Activity ▸
Both the line with "C5: 680uF (plus" and the line with "R14: 910 (GND, NET6) -> 120 (GND, NET6)" in the records below must appear in the output, along with every line between them, exactly and with nothing added.
Segment Start: Data to use
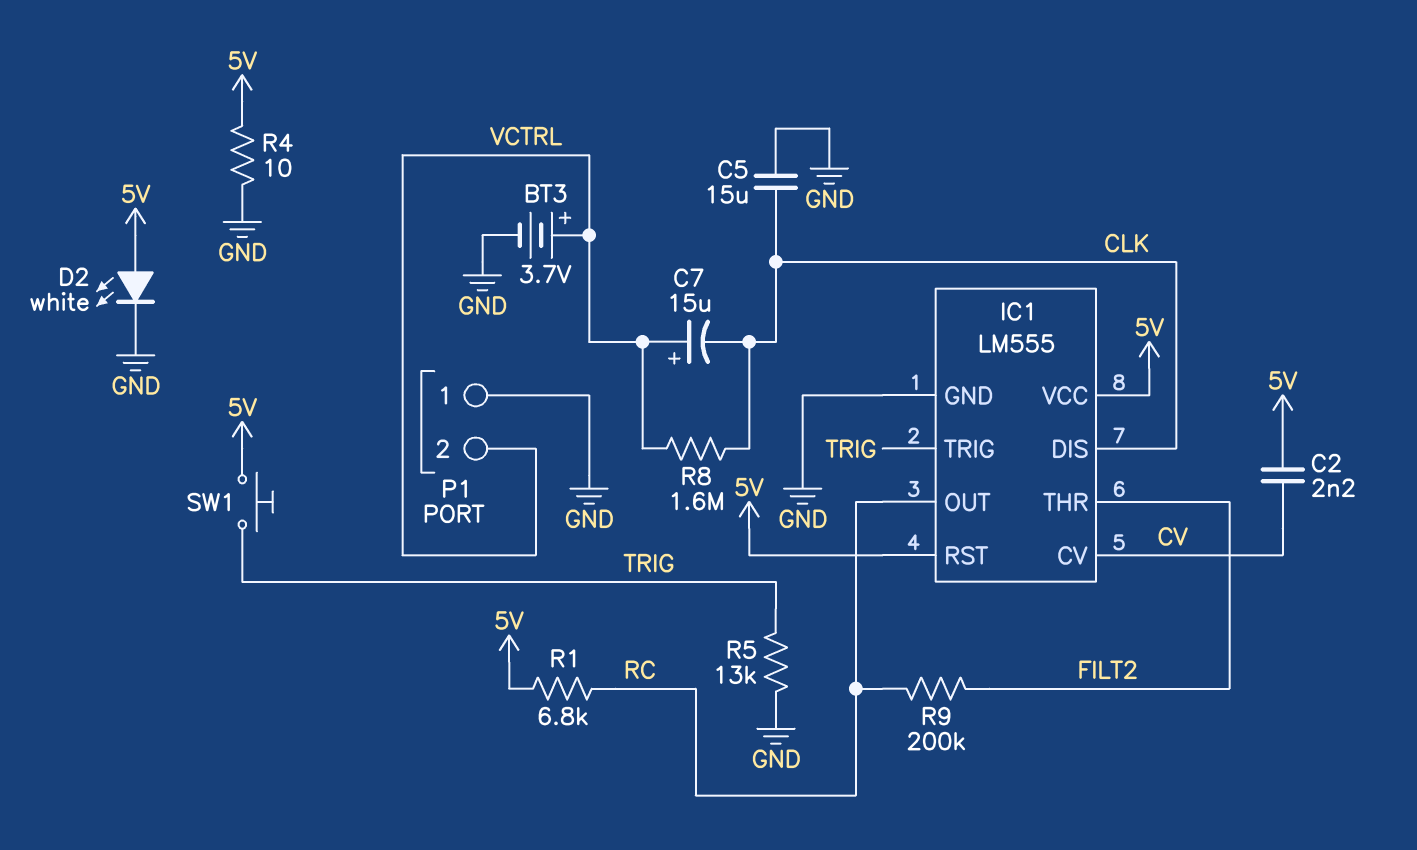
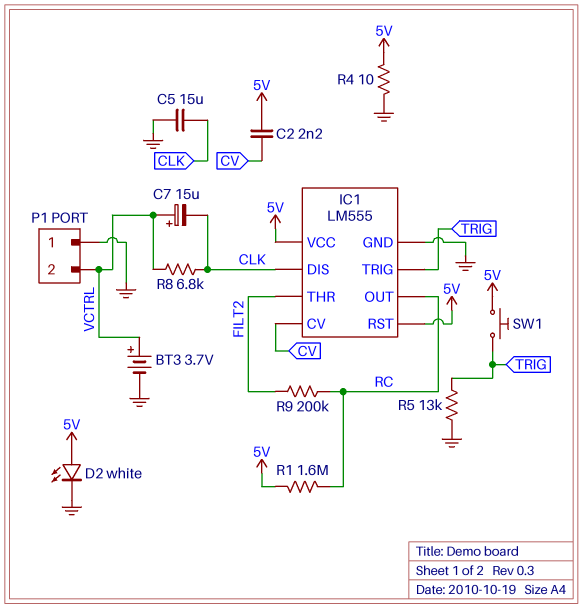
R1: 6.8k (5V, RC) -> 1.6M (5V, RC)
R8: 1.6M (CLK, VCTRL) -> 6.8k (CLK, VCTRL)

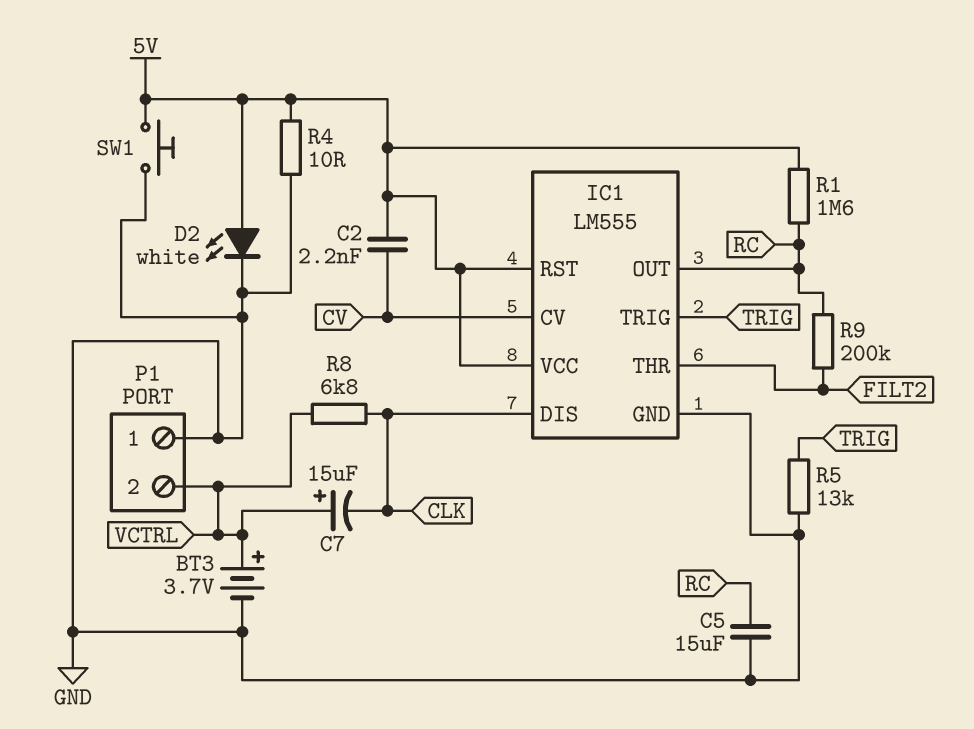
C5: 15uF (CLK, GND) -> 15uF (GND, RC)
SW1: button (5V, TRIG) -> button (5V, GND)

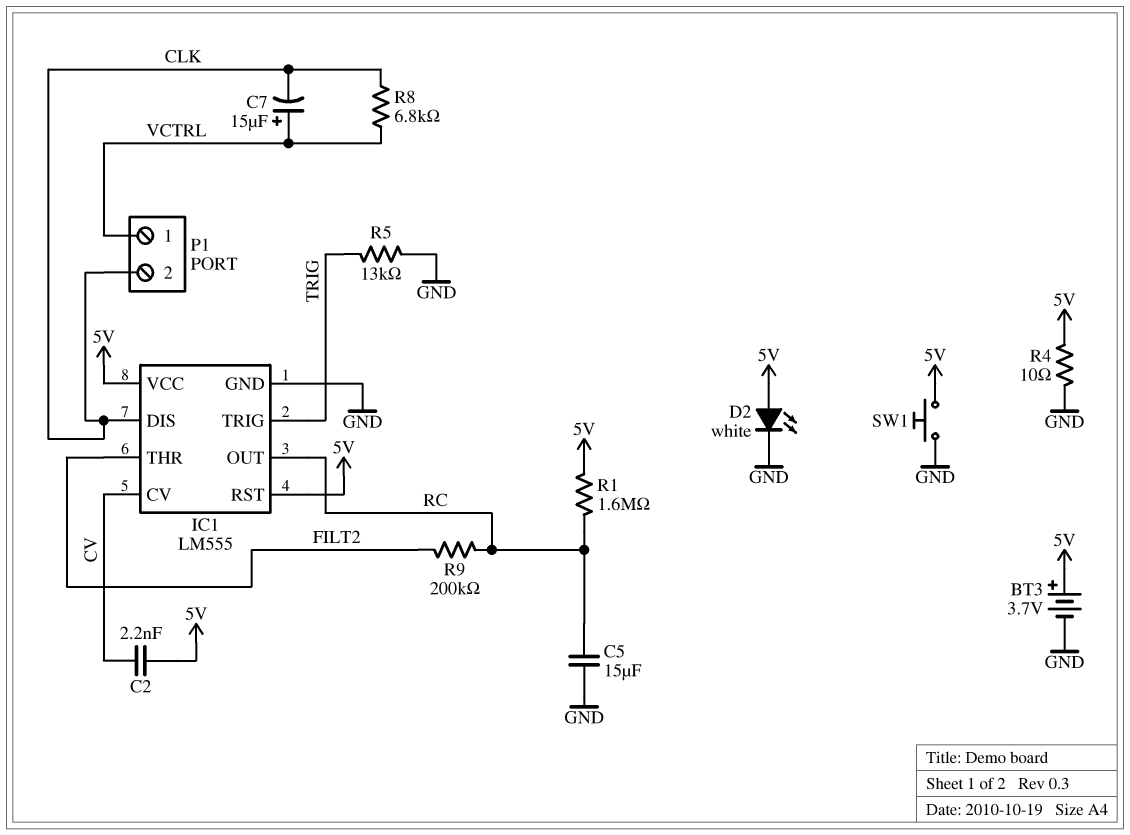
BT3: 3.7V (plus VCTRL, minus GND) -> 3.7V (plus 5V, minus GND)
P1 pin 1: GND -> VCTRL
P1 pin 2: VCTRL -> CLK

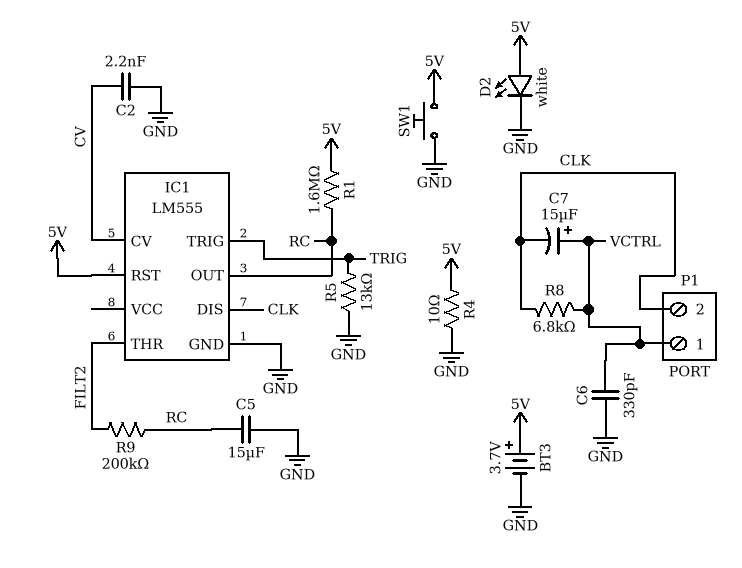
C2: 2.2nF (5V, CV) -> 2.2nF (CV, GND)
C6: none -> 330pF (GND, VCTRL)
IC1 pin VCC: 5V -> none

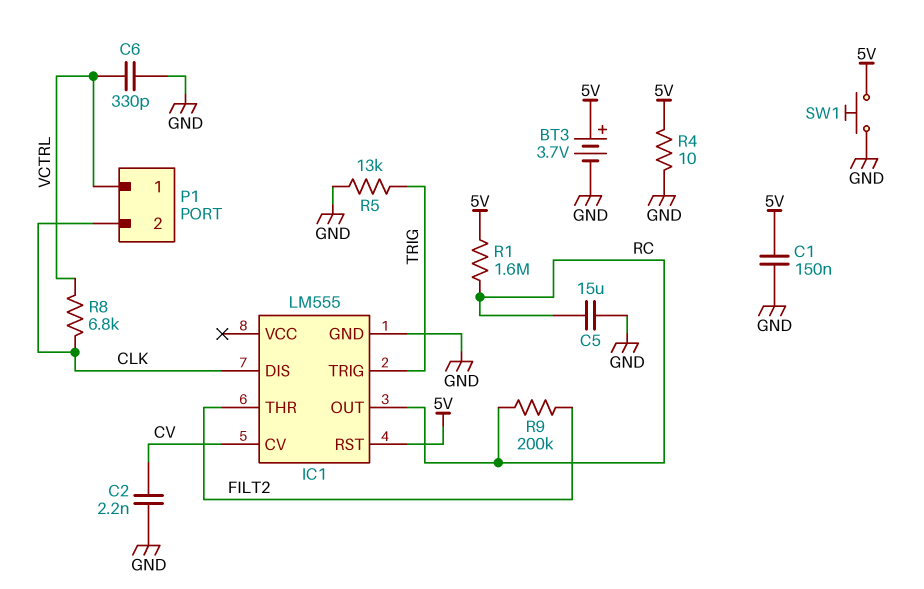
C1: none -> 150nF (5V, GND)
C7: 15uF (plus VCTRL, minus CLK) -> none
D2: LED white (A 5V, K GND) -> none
Segment End: Data to use
Segment Start: Data to use
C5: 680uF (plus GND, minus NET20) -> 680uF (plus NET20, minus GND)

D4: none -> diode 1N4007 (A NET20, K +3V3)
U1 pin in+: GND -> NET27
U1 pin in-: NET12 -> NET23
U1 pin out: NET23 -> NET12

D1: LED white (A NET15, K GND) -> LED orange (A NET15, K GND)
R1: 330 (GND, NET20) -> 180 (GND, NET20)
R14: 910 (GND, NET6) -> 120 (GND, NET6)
Segment End: Data to use
Task response ▸
C5: 680uF (plus GND, minus NET20) -> 680uF (plus NET20, minus GND)

D4: none -> diode 1N4007 (A NET20, K +3V3)
U1 pin in+: GND -> NET27
U1 pin in-: NET12 -> NET23
U1 pin out: NET23 -> NET12

D1: LED white (A NET15, K GND) -> LED orange (A NET15, K GND)
R1: 330 (GND, NET20) -> 180 (GND, NET20)
R14: 910 (GND, NET6) -> 120 (GND, NET6)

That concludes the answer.